- _Exercise instructions_:
Retype nothing but the lines from the start of the material up to and including the line with "[(0,0),(0,87),(8,109),(186,41),(222,27),(263,11),(259,0),(0,0)]". Pictures don't belong in the copy.

BEGIN Available data

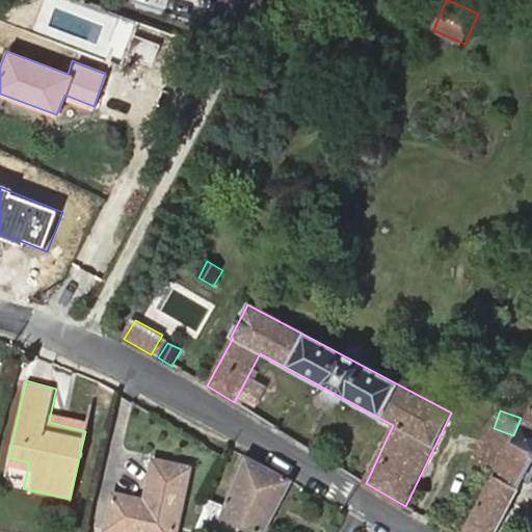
[(49,422),(85,431),(88,420),(51,411),(49,422)]
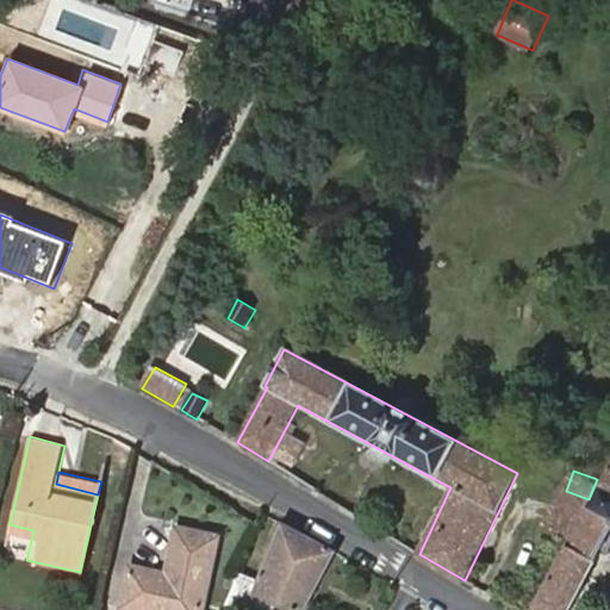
[(609,474),(534,609),(568,609),(598,554),(607,558),(609,556),(609,474)]
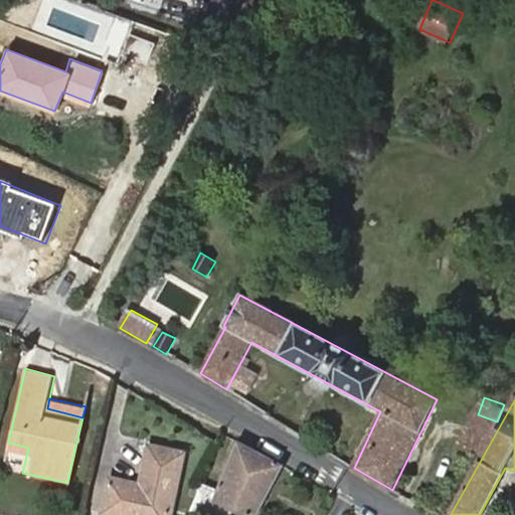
[(218,489),(203,483),(191,512),(200,514),(207,514),(208,513),(214,514),(217,514),(225,503),(247,514),(255,514),(282,468),(236,442),(218,489)]
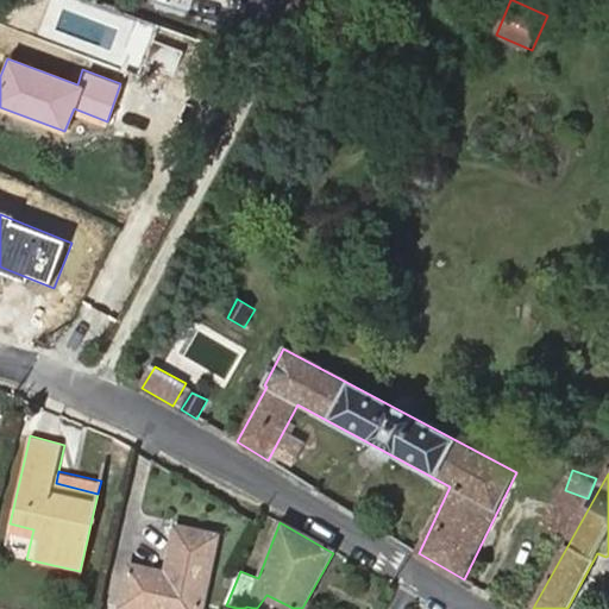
[(199,608),(215,535),(177,527),(165,571),(131,563),(123,604),(139,608),(199,608)]
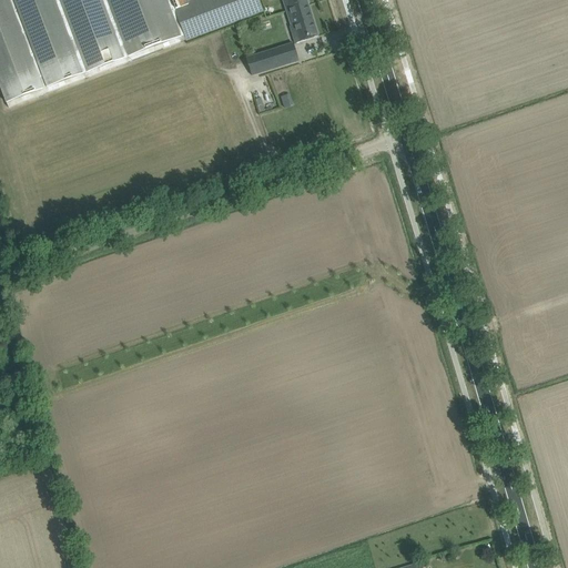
[(0,0),(0,87),(8,109),(186,41),(222,27),(263,11),(259,0),(0,0)]
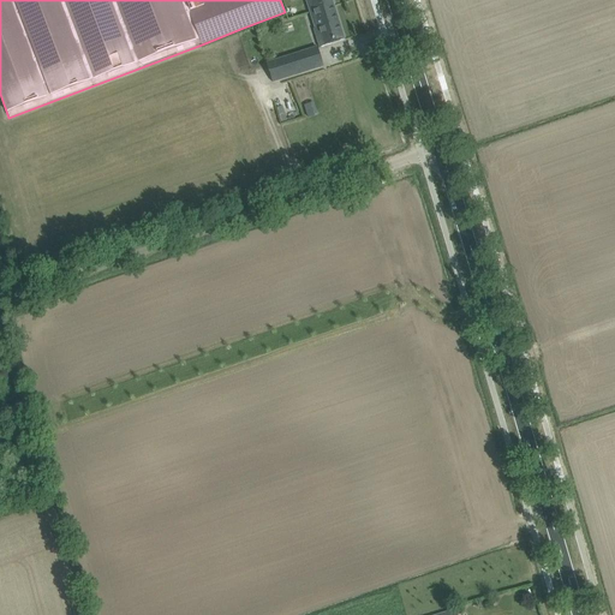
[(306,0),(311,12),(333,6),(330,0),(306,0)]
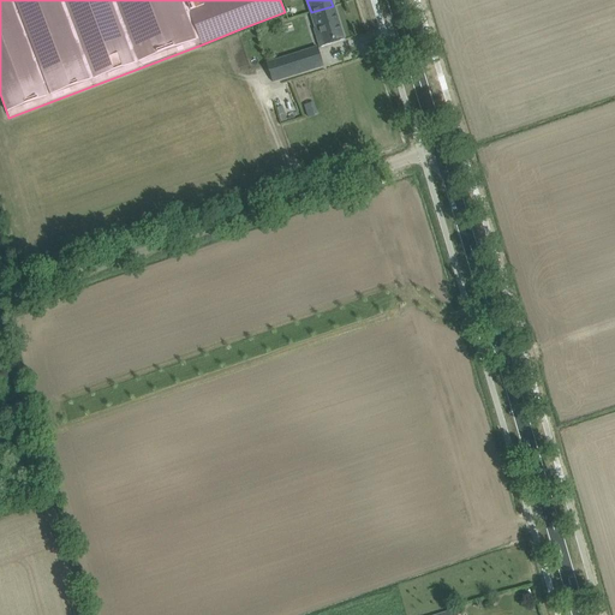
[(320,28),(326,46),(344,40),(333,6),(311,12),(316,29),(320,28)]
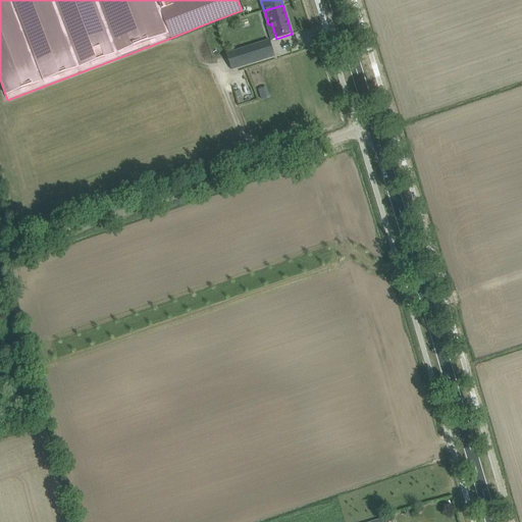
[(231,70),(274,57),(269,40),(226,53),(231,70)]
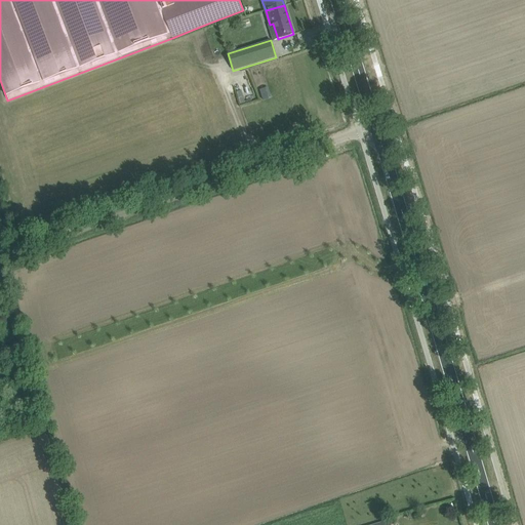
[(269,89),(259,91),(263,102),(271,99),(269,89)]
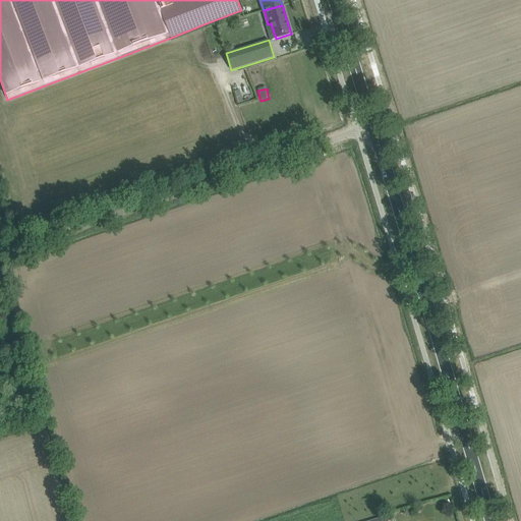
[(239,92),(234,93),(238,105),(243,104),(239,92)]
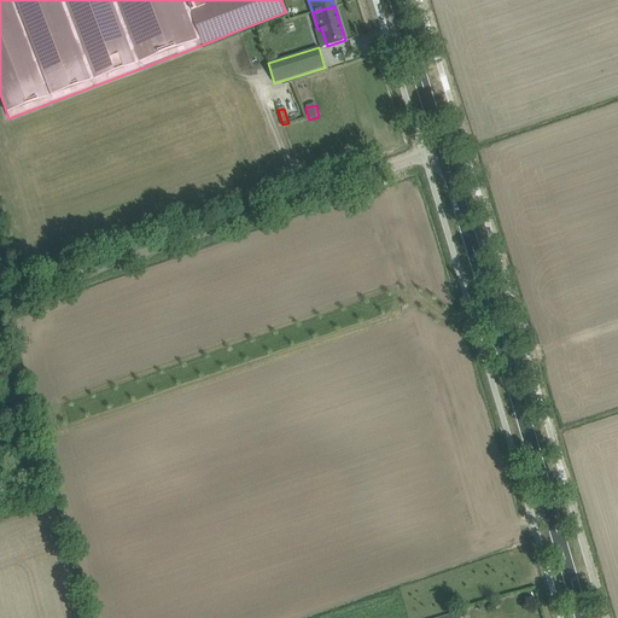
All buildings are outlined.
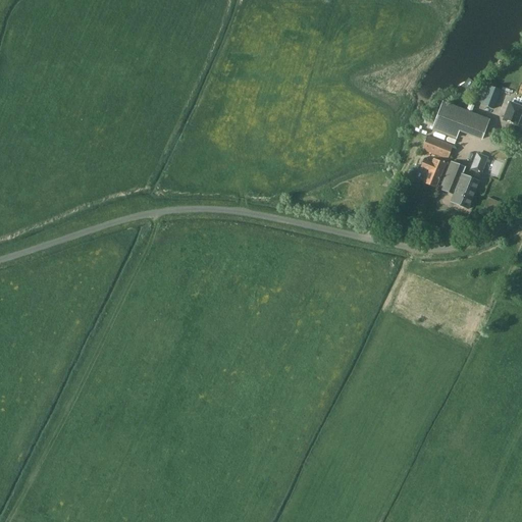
[(489,88),(483,105),(493,108),(500,92),(489,88)]
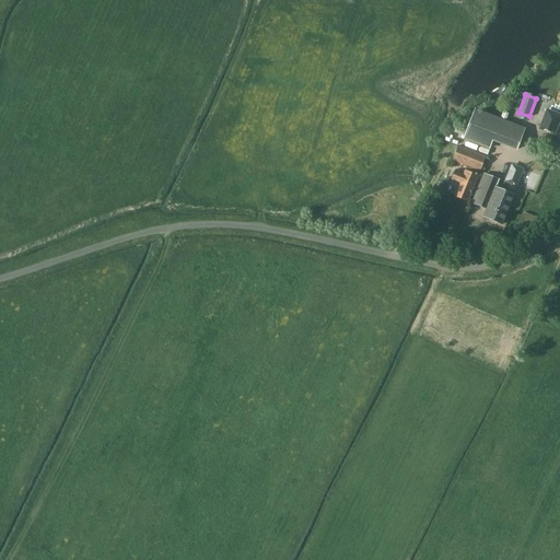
[(469,125),(463,140),(489,150),(492,142),(516,152),(525,128),(475,109),(473,116),(468,115),(465,123),(469,125)]
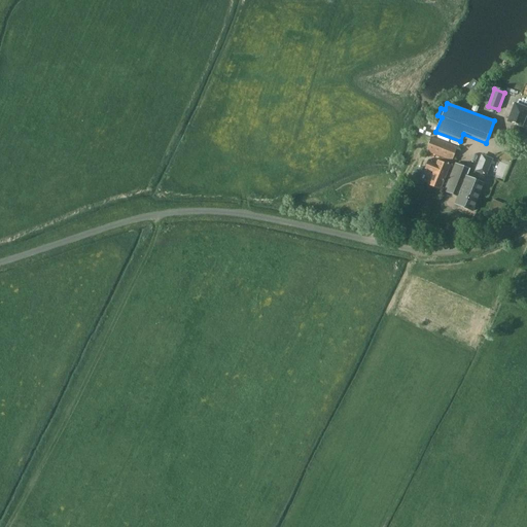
[(526,109),(514,104),(506,123),(522,129),(526,114),(526,109)]
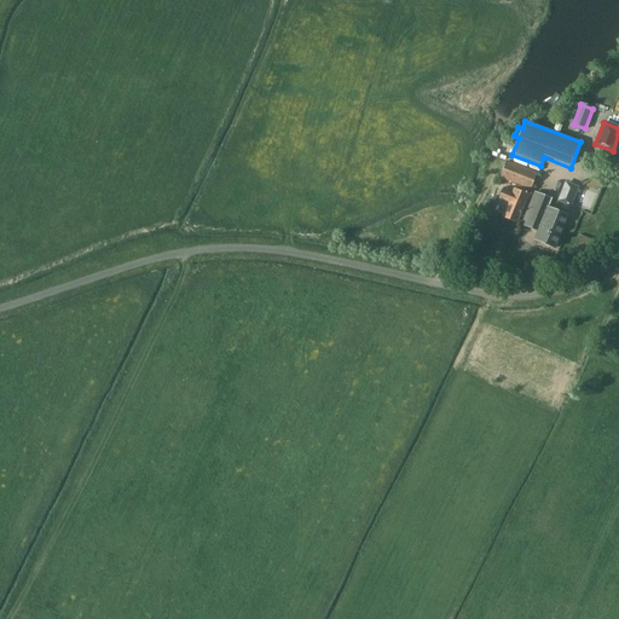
[(530,189),(536,174),(505,162),(499,178),(530,189)]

END Available data

- _The answer_:
[(49,422),(85,431),(88,420),(51,411),(49,422)]
[(609,474),(534,609),(568,609),(598,554),(607,558),(609,556),(609,474)]
[(218,489),(203,483),(191,512),(200,514),(207,514),(208,513),(214,514),(217,514),(225,503),(247,514),(255,514),(282,468),(236,442),(218,489)]
[(199,608),(215,535),(177,527),(165,571),(131,563),(123,604),(139,608),(199,608)]
[(0,0),(0,87),(8,109),(186,41),(222,27),(263,11),(259,0),(0,0)]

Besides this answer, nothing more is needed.